=== Data for processing ===

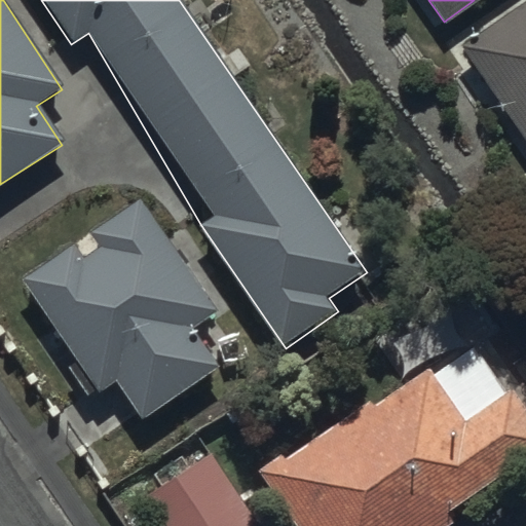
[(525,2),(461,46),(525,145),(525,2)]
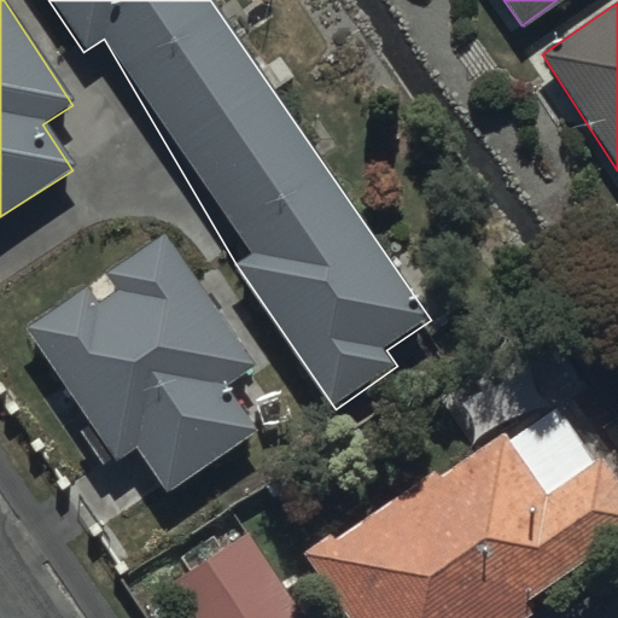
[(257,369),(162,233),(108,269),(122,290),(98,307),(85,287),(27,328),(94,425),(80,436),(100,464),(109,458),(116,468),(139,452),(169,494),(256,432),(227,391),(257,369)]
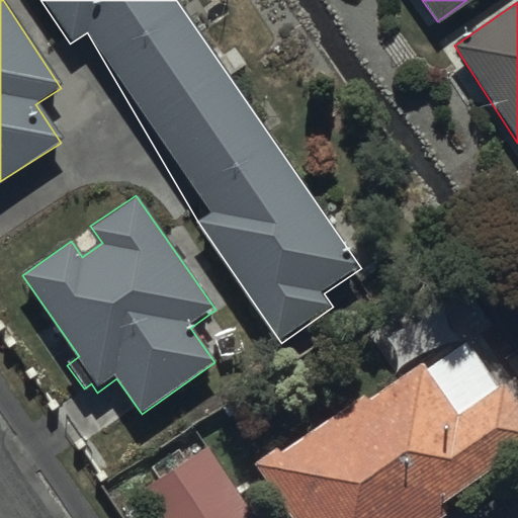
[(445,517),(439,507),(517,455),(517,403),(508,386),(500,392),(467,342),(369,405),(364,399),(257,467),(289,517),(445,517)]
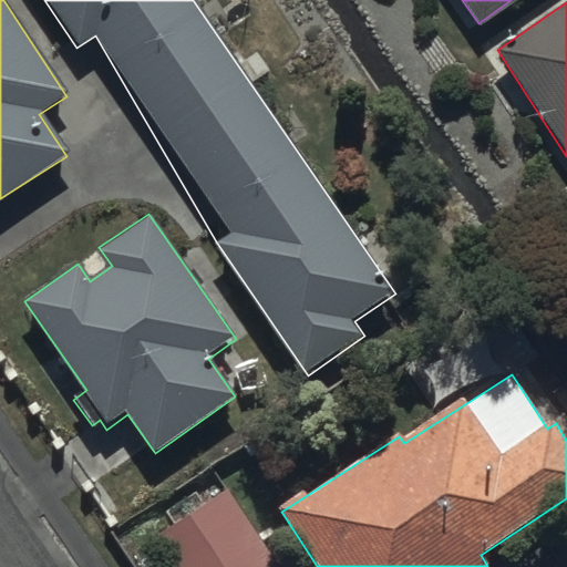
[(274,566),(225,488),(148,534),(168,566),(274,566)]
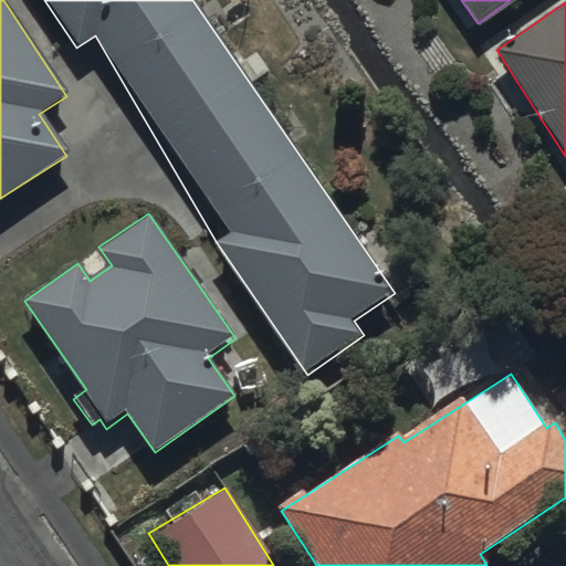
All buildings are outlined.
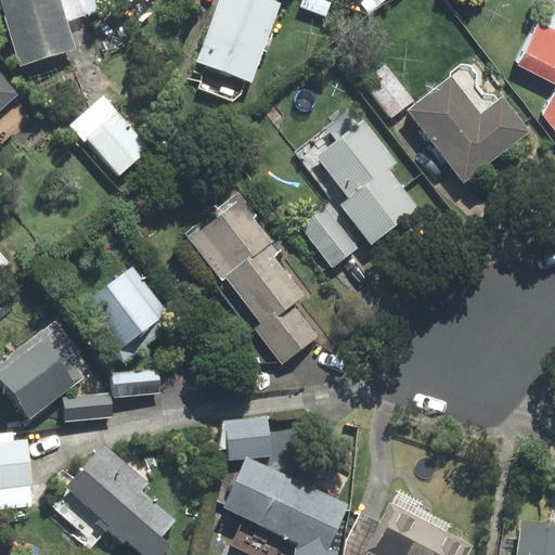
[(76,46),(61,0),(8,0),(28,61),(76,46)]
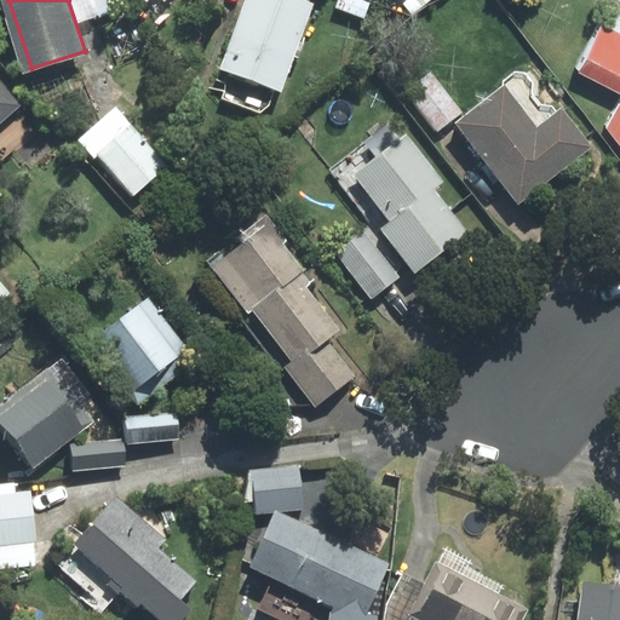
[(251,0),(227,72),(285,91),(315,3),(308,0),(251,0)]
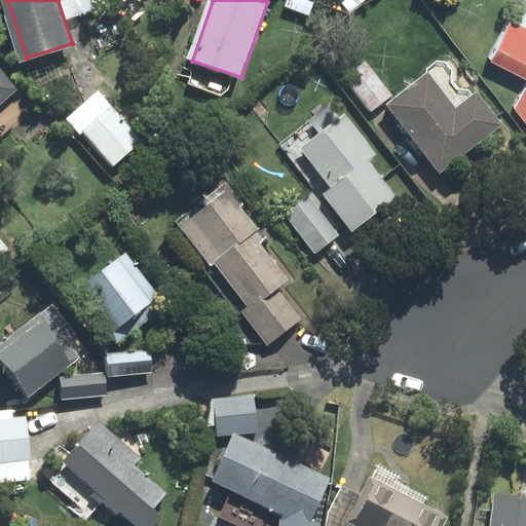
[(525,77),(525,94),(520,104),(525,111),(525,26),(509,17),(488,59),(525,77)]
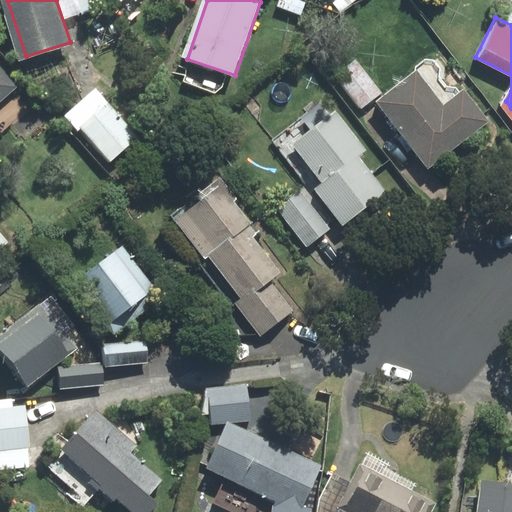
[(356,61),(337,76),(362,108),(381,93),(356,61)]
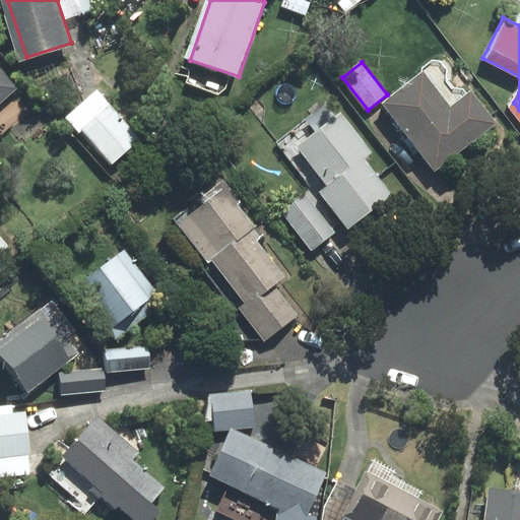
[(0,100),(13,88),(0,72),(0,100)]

===

Required work:
Could the lines above be copied out exactly, with no image carried over?

Task solution:
[(525,2),(461,46),(525,145),(525,2)]
[(257,369),(162,233),(108,269),(122,290),(98,307),(85,287),(27,328),(94,425),(80,436),(100,464),(109,458),(116,468),(139,452),(169,494),(256,432),(227,391),(257,369)]
[(445,517),(439,507),(517,455),(517,403),(508,386),(500,392),(467,342),(369,405),(364,399),(257,467),(289,517),(445,517)]
[(274,566),(225,488),(148,534),(168,566),(274,566)]
All buildings are outlined.
[(76,46),(61,0),(8,0),(28,61),(76,46)]
[(251,0),(227,72),(285,91),(315,3),(308,0),(251,0)]
[(525,77),(525,94),(520,104),(525,111),(525,26),(509,17),(488,59),(525,77)]
[(356,61),(337,76),(362,108),(381,93),(356,61)]
[(0,100),(13,88),(0,72),(0,100)]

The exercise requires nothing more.